Image change detection data
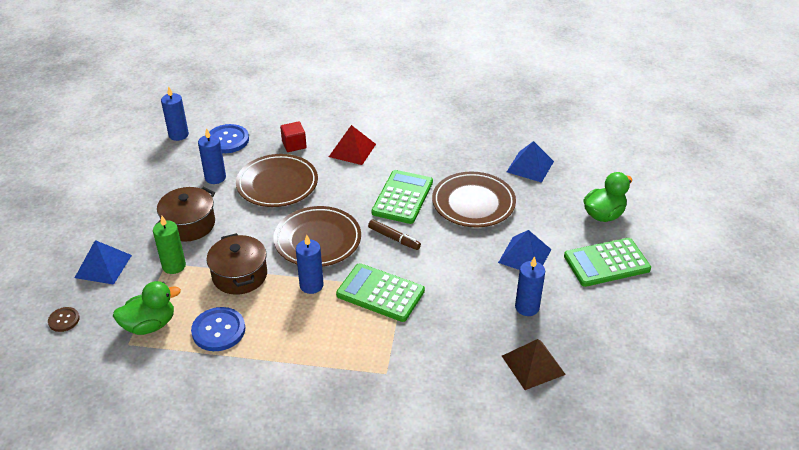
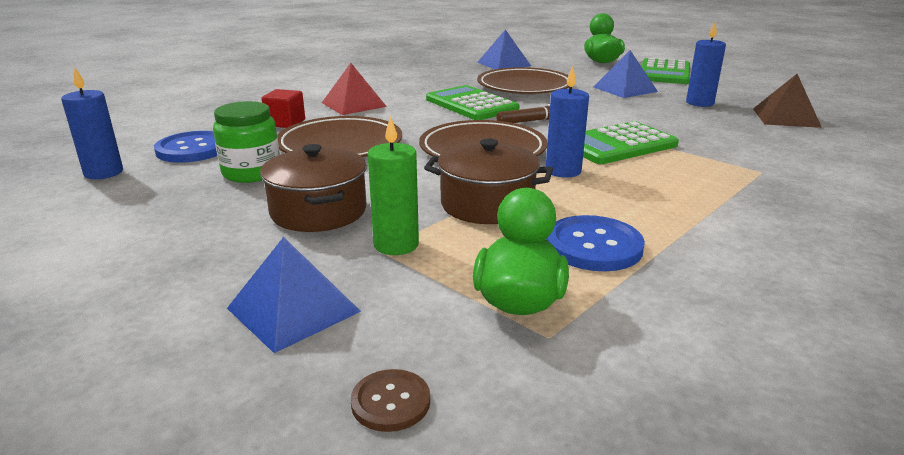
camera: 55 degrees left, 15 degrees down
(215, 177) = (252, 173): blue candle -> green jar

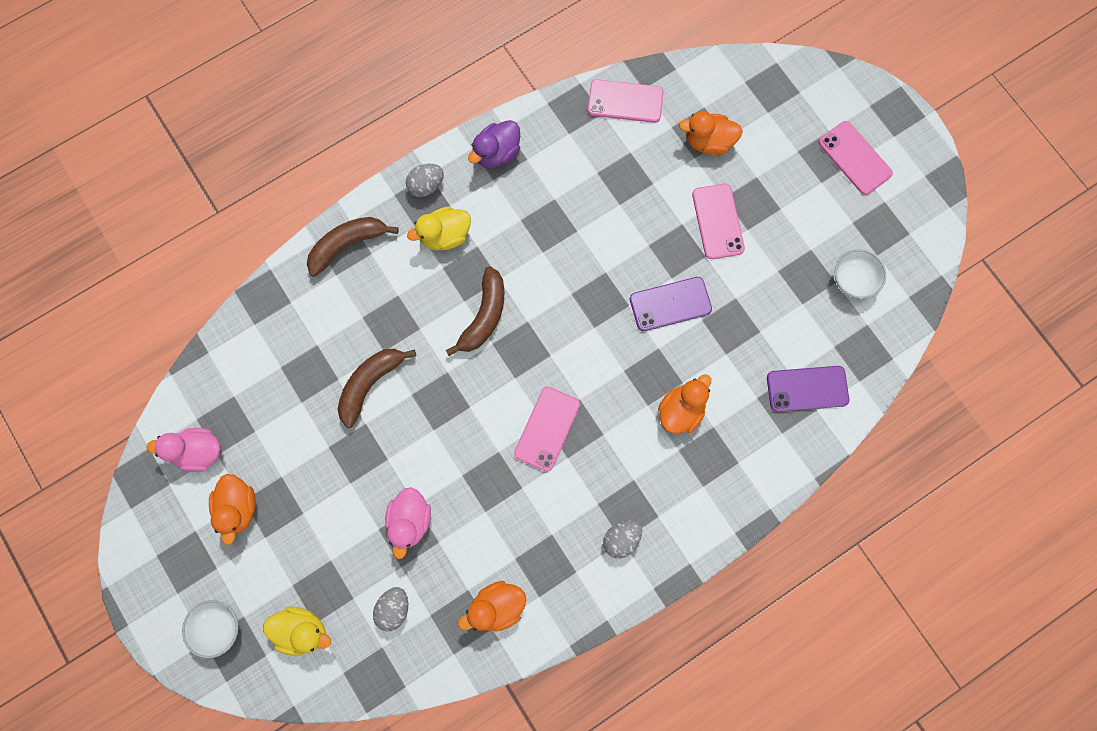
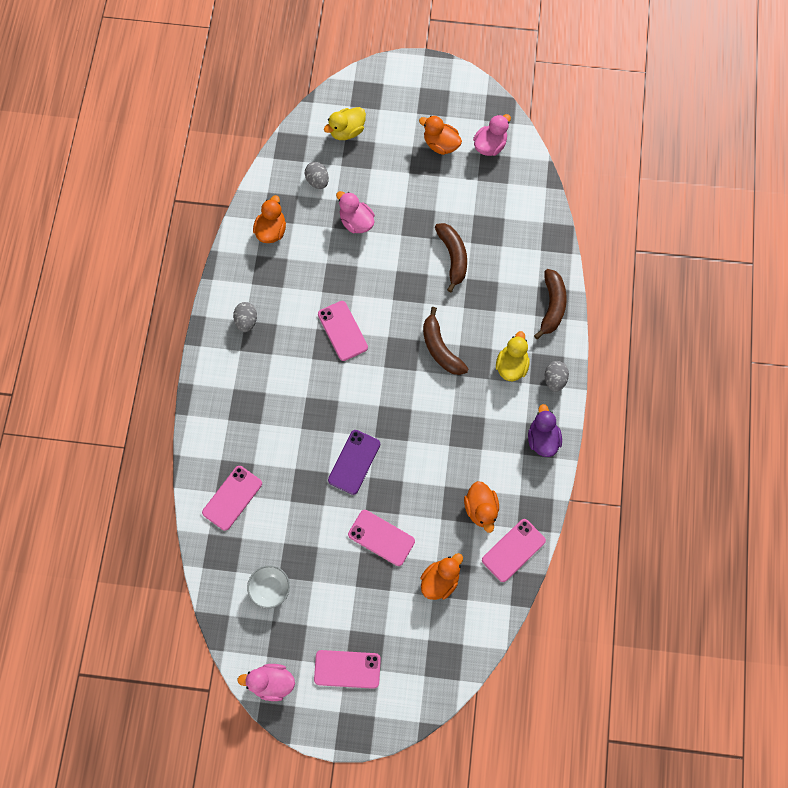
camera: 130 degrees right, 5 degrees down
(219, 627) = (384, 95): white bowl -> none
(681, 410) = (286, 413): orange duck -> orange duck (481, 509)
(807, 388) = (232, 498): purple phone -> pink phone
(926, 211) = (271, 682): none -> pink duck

==

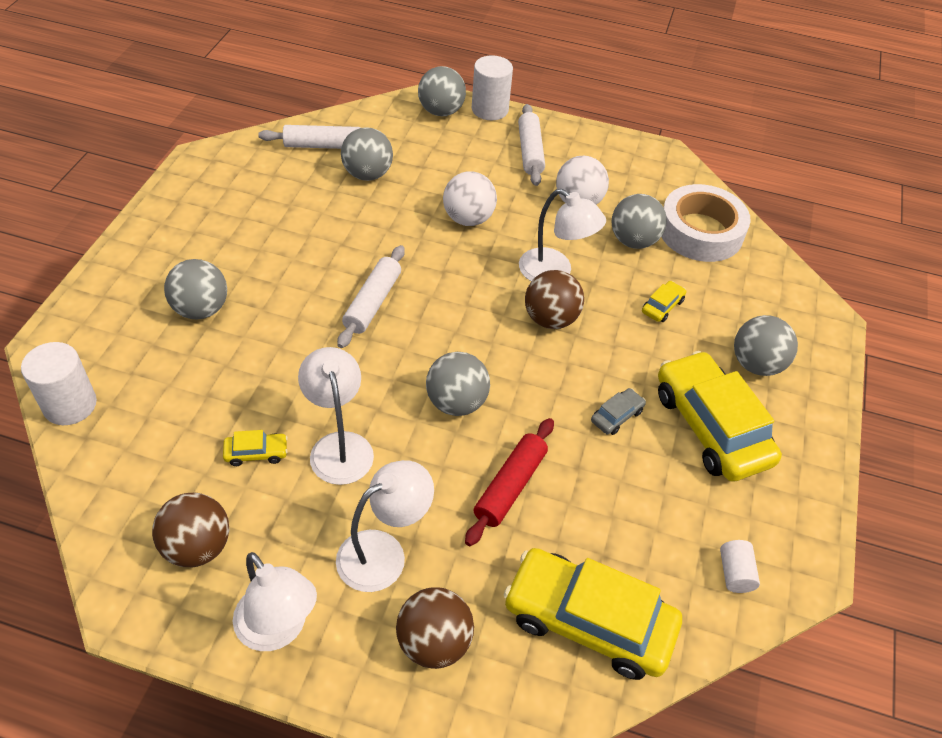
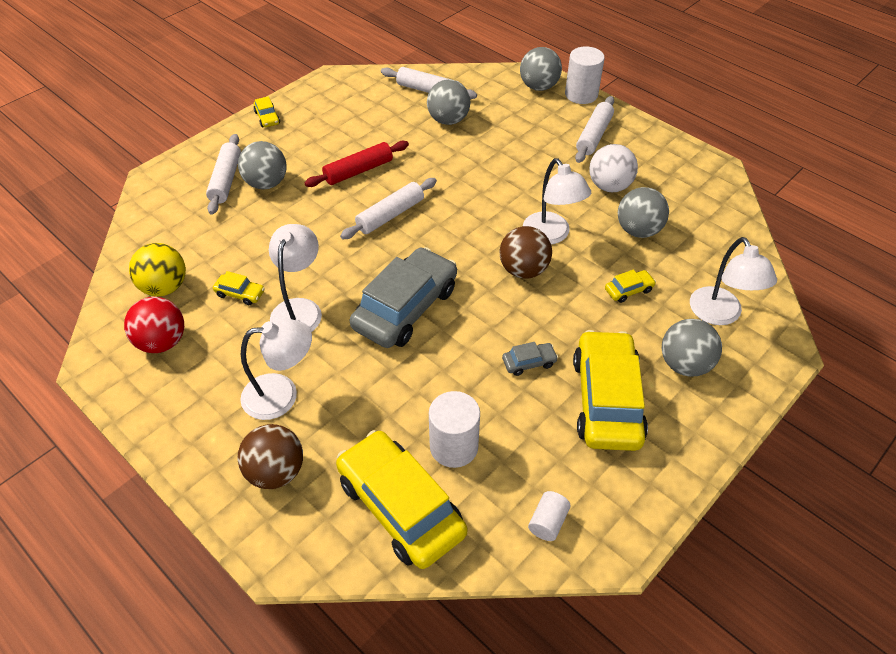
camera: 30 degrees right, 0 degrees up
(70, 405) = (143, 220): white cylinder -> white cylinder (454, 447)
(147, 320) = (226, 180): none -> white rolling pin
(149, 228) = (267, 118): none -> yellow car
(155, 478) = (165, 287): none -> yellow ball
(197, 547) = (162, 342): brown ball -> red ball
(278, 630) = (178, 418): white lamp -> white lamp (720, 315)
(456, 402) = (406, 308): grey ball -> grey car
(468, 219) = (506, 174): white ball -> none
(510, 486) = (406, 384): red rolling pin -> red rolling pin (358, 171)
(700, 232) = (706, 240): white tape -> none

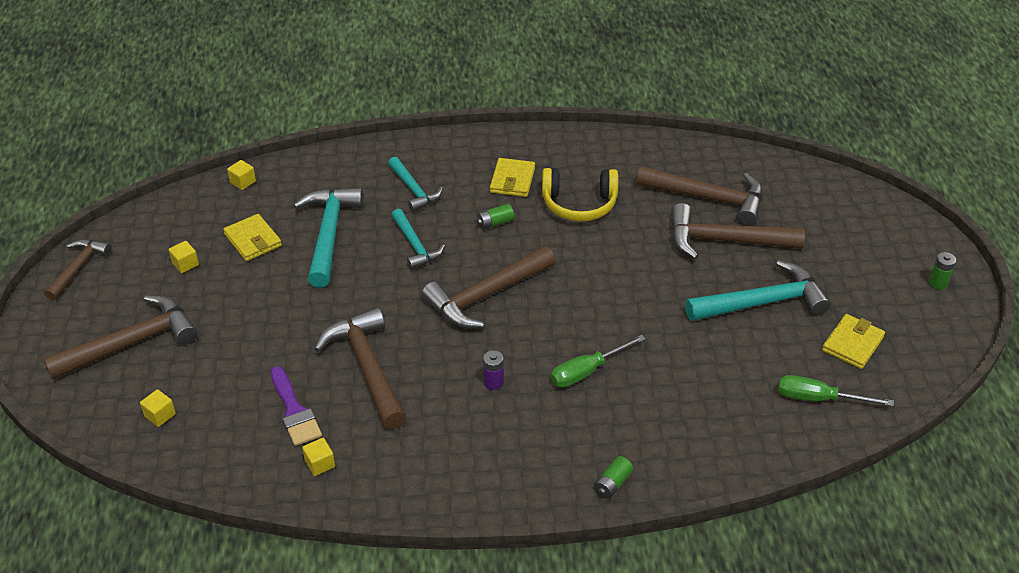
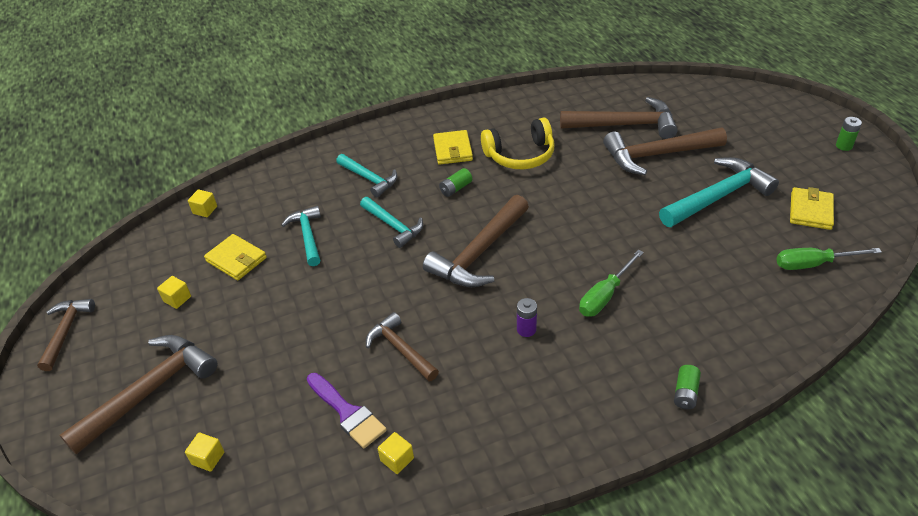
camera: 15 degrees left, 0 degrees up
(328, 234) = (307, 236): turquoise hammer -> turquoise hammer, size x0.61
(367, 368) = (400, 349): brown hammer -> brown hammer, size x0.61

WHAT IS BEING ASKED:
From the entries above, print the lines beginning at the one with "(219, 627) = (384, 95): white bowl -> none" and stopping after the one with "(926, 211) = (271, 682): none -> pink duck", exactly as written and with nothing else.

REPLY TO THE TASK:
(219, 627) = (384, 95): white bowl -> none
(681, 410) = (286, 413): orange duck -> orange duck (481, 509)
(807, 388) = (232, 498): purple phone -> pink phone
(926, 211) = (271, 682): none -> pink duck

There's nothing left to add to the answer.